**Task instructions**: Below this sentence is a listing; return exactly its lines from the one with "pink triangle at (386, 62): rotated" to the one with "gray star at (301, 781): rotated", both kept, and nothing more.

**Provided entries**:
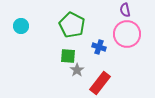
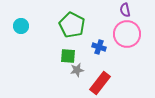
gray star: rotated 24 degrees clockwise
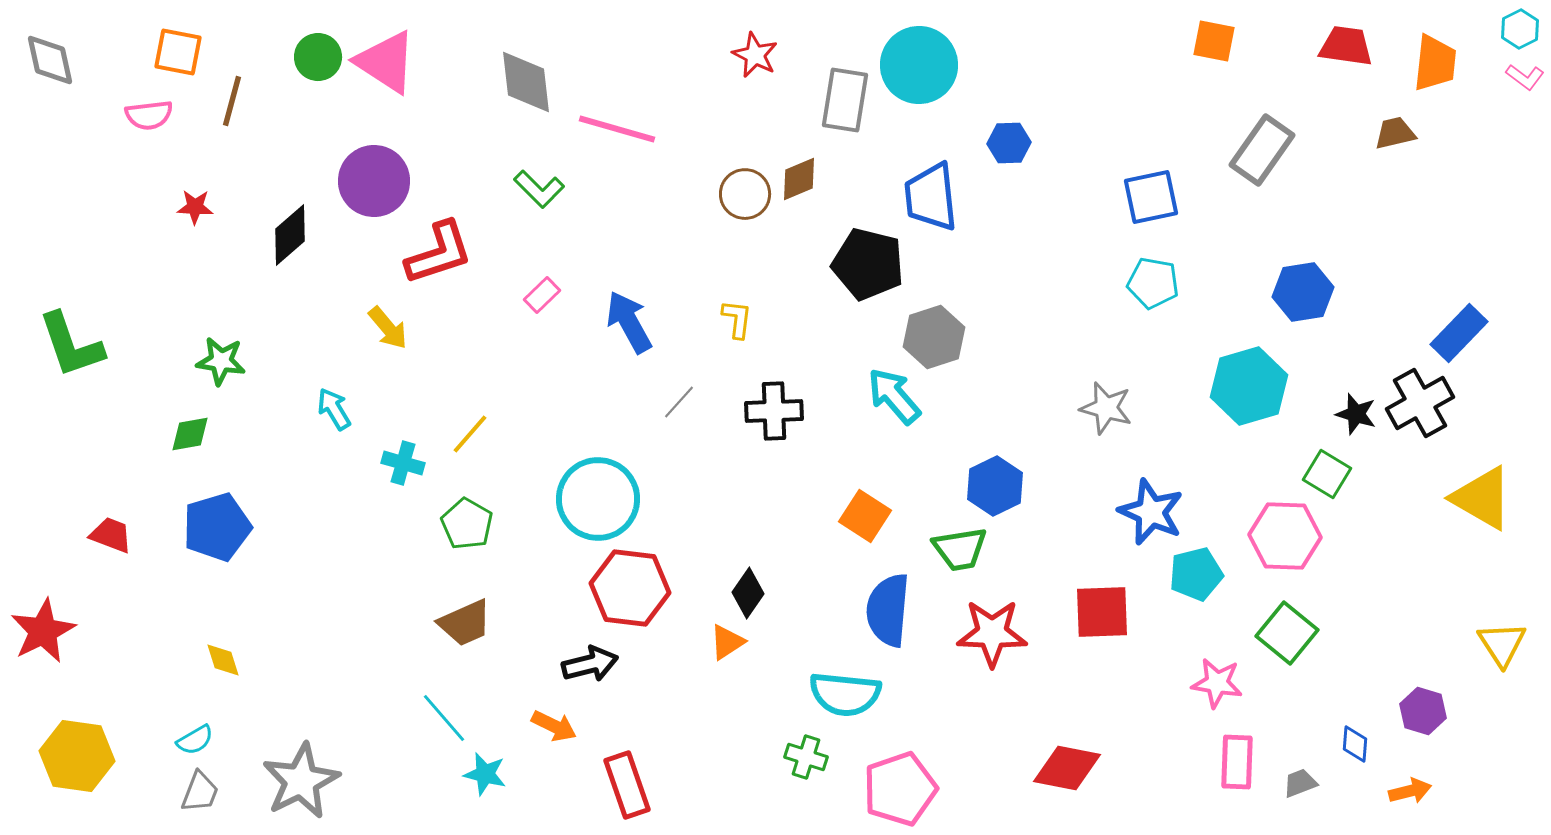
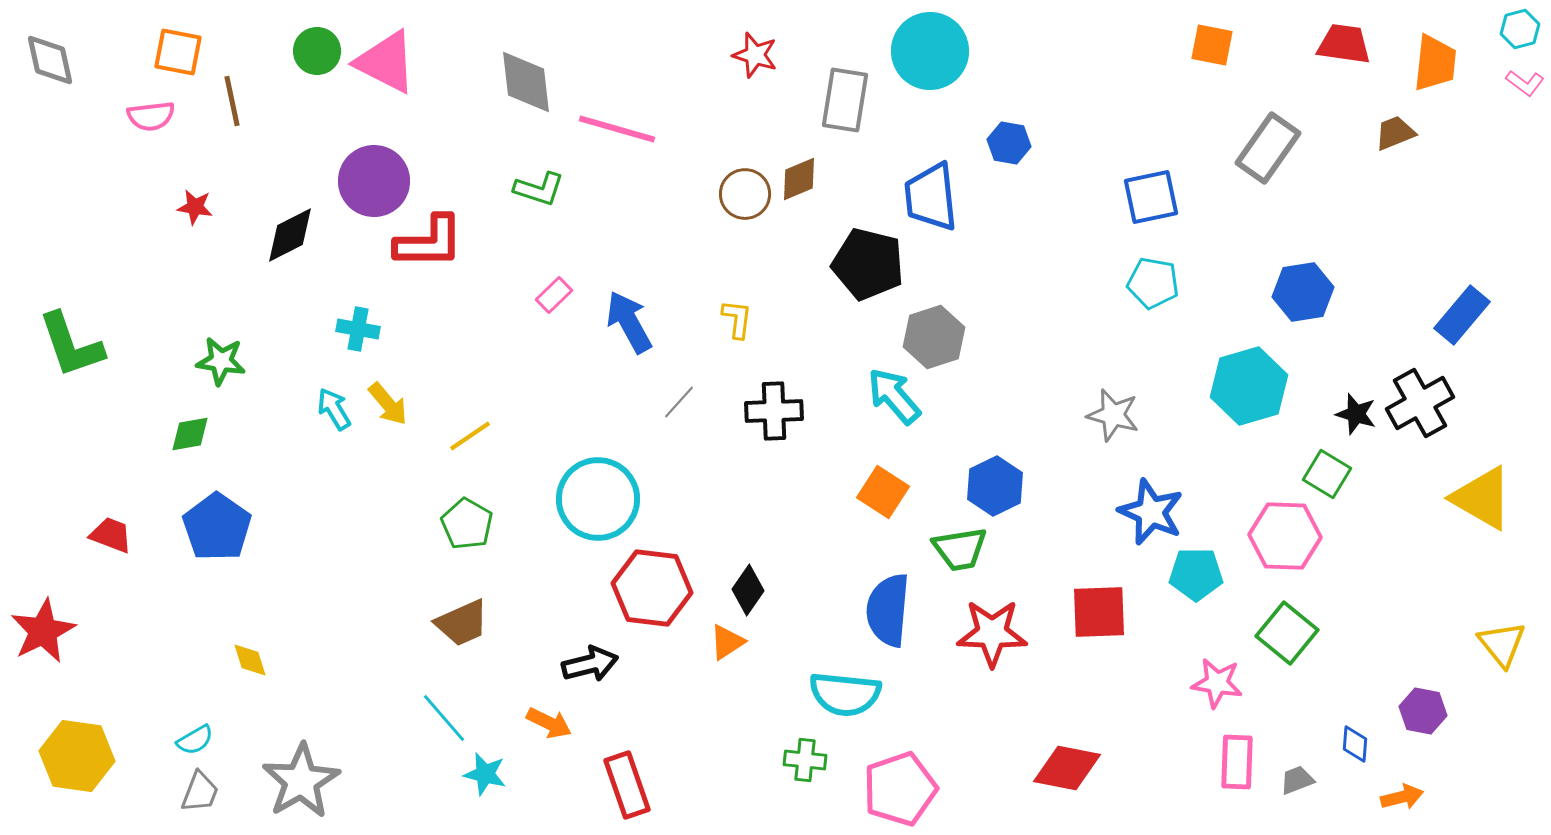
cyan hexagon at (1520, 29): rotated 12 degrees clockwise
orange square at (1214, 41): moved 2 px left, 4 px down
red trapezoid at (1346, 46): moved 2 px left, 2 px up
red star at (755, 55): rotated 9 degrees counterclockwise
green circle at (318, 57): moved 1 px left, 6 px up
pink triangle at (386, 62): rotated 6 degrees counterclockwise
cyan circle at (919, 65): moved 11 px right, 14 px up
pink L-shape at (1525, 77): moved 6 px down
brown line at (232, 101): rotated 27 degrees counterclockwise
pink semicircle at (149, 115): moved 2 px right, 1 px down
brown trapezoid at (1395, 133): rotated 9 degrees counterclockwise
blue hexagon at (1009, 143): rotated 12 degrees clockwise
gray rectangle at (1262, 150): moved 6 px right, 2 px up
green L-shape at (539, 189): rotated 27 degrees counterclockwise
red star at (195, 207): rotated 6 degrees clockwise
black diamond at (290, 235): rotated 14 degrees clockwise
red L-shape at (439, 253): moved 10 px left, 11 px up; rotated 18 degrees clockwise
pink rectangle at (542, 295): moved 12 px right
yellow arrow at (388, 328): moved 76 px down
blue rectangle at (1459, 333): moved 3 px right, 18 px up; rotated 4 degrees counterclockwise
gray star at (1106, 408): moved 7 px right, 7 px down
yellow line at (470, 434): moved 2 px down; rotated 15 degrees clockwise
cyan cross at (403, 463): moved 45 px left, 134 px up; rotated 6 degrees counterclockwise
orange square at (865, 516): moved 18 px right, 24 px up
blue pentagon at (217, 527): rotated 20 degrees counterclockwise
cyan pentagon at (1196, 574): rotated 14 degrees clockwise
red hexagon at (630, 588): moved 22 px right
black diamond at (748, 593): moved 3 px up
red square at (1102, 612): moved 3 px left
brown trapezoid at (465, 623): moved 3 px left
yellow triangle at (1502, 644): rotated 6 degrees counterclockwise
yellow diamond at (223, 660): moved 27 px right
purple hexagon at (1423, 711): rotated 6 degrees counterclockwise
orange arrow at (554, 726): moved 5 px left, 3 px up
green cross at (806, 757): moved 1 px left, 3 px down; rotated 12 degrees counterclockwise
gray star at (301, 781): rotated 4 degrees counterclockwise
gray trapezoid at (1300, 783): moved 3 px left, 3 px up
orange arrow at (1410, 791): moved 8 px left, 6 px down
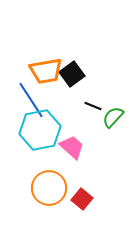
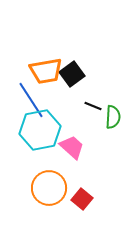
green semicircle: rotated 140 degrees clockwise
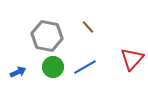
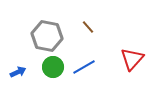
blue line: moved 1 px left
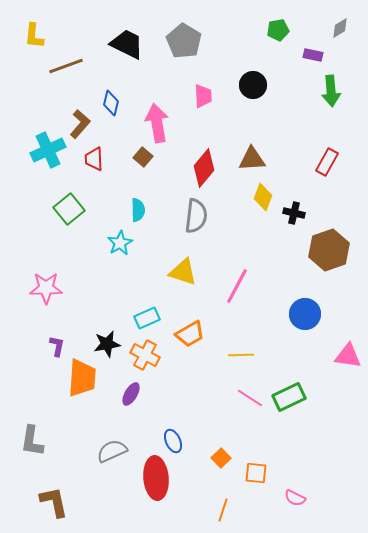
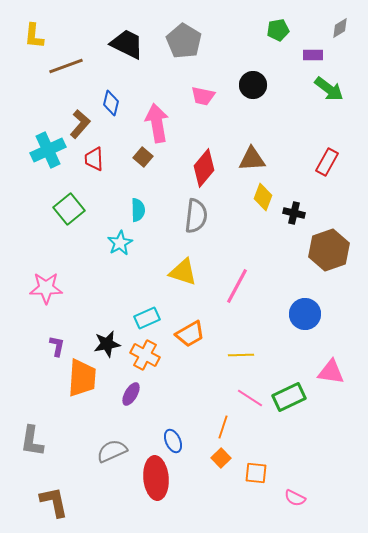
purple rectangle at (313, 55): rotated 12 degrees counterclockwise
green arrow at (331, 91): moved 2 px left, 2 px up; rotated 48 degrees counterclockwise
pink trapezoid at (203, 96): rotated 105 degrees clockwise
pink triangle at (348, 356): moved 17 px left, 16 px down
orange line at (223, 510): moved 83 px up
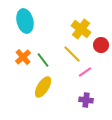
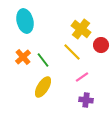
yellow line: moved 2 px up
pink line: moved 3 px left, 5 px down
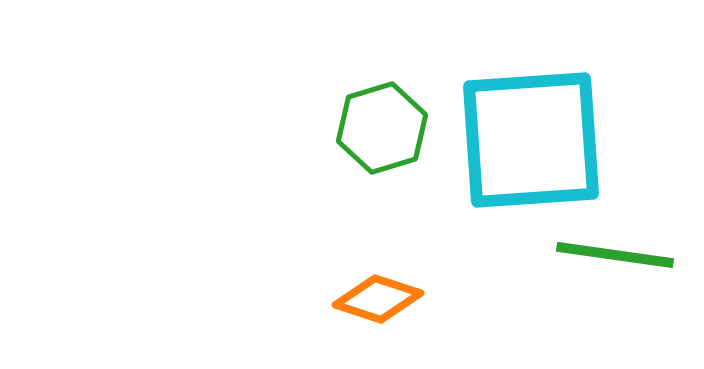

**Exercise answer**:
pink triangle at (386, 62): rotated 6 degrees counterclockwise
cyan circle at (919, 65): moved 11 px right, 14 px up
pink L-shape at (1525, 77): moved 6 px down
brown line at (232, 101): rotated 27 degrees counterclockwise
pink semicircle at (149, 115): moved 2 px right, 1 px down
brown trapezoid at (1395, 133): rotated 9 degrees counterclockwise
blue hexagon at (1009, 143): rotated 12 degrees clockwise
gray rectangle at (1262, 150): moved 6 px right, 2 px up
green L-shape at (539, 189): rotated 27 degrees counterclockwise
red star at (195, 207): rotated 6 degrees clockwise
black diamond at (290, 235): rotated 14 degrees clockwise
red L-shape at (439, 253): moved 10 px left, 11 px up; rotated 18 degrees clockwise
pink rectangle at (542, 295): moved 12 px right
yellow arrow at (388, 328): moved 76 px down
blue rectangle at (1459, 333): moved 3 px right, 18 px up; rotated 4 degrees counterclockwise
gray star at (1106, 408): moved 7 px right, 7 px down
yellow line at (470, 434): moved 2 px down; rotated 15 degrees clockwise
cyan cross at (403, 463): moved 45 px left, 134 px up; rotated 6 degrees counterclockwise
orange square at (865, 516): moved 18 px right, 24 px up
blue pentagon at (217, 527): rotated 20 degrees counterclockwise
cyan pentagon at (1196, 574): rotated 14 degrees clockwise
red hexagon at (630, 588): moved 22 px right
black diamond at (748, 593): moved 3 px up
red square at (1102, 612): moved 3 px left
brown trapezoid at (465, 623): moved 3 px left
yellow triangle at (1502, 644): rotated 6 degrees counterclockwise
yellow diamond at (223, 660): moved 27 px right
purple hexagon at (1423, 711): rotated 6 degrees counterclockwise
orange arrow at (554, 726): moved 5 px left, 3 px up
green cross at (806, 757): moved 1 px left, 3 px down; rotated 12 degrees counterclockwise
gray star at (301, 781): rotated 4 degrees counterclockwise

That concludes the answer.